* [Data supplied]
.....
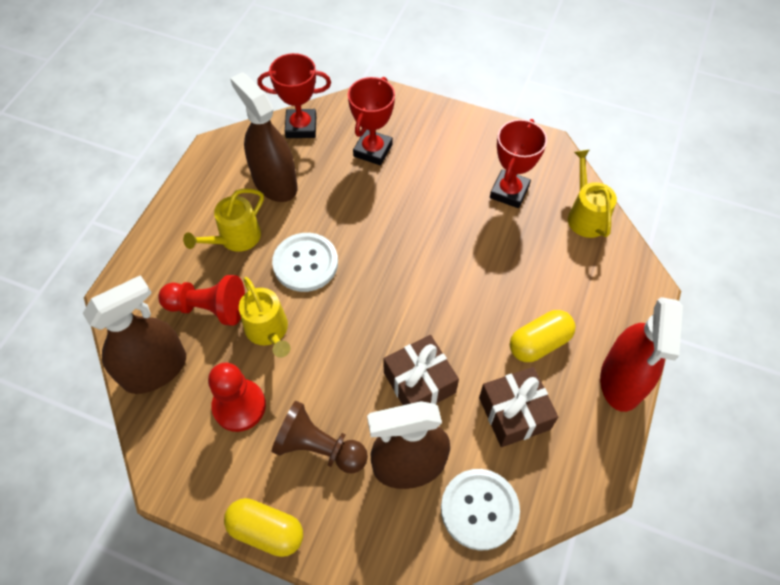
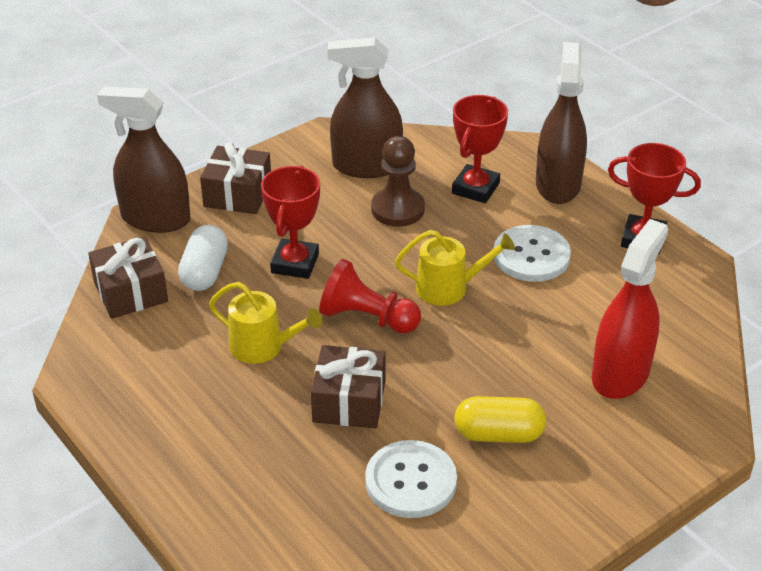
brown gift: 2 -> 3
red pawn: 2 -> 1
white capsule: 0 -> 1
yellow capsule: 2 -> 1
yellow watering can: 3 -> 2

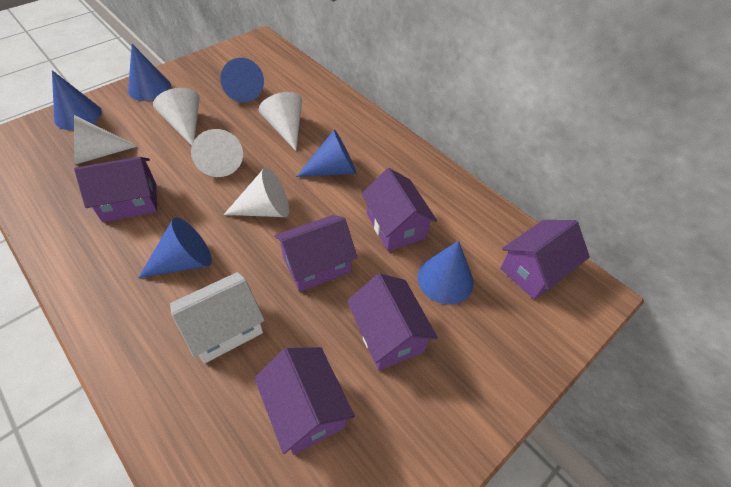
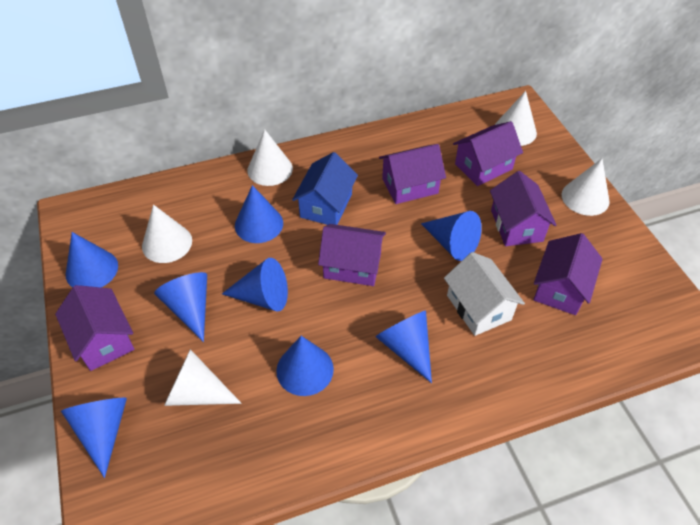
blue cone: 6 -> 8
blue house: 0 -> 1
.....
* [What the task requires]
Tally the lines above that include "yellow"; give only the tally.

* [Solved problem]
2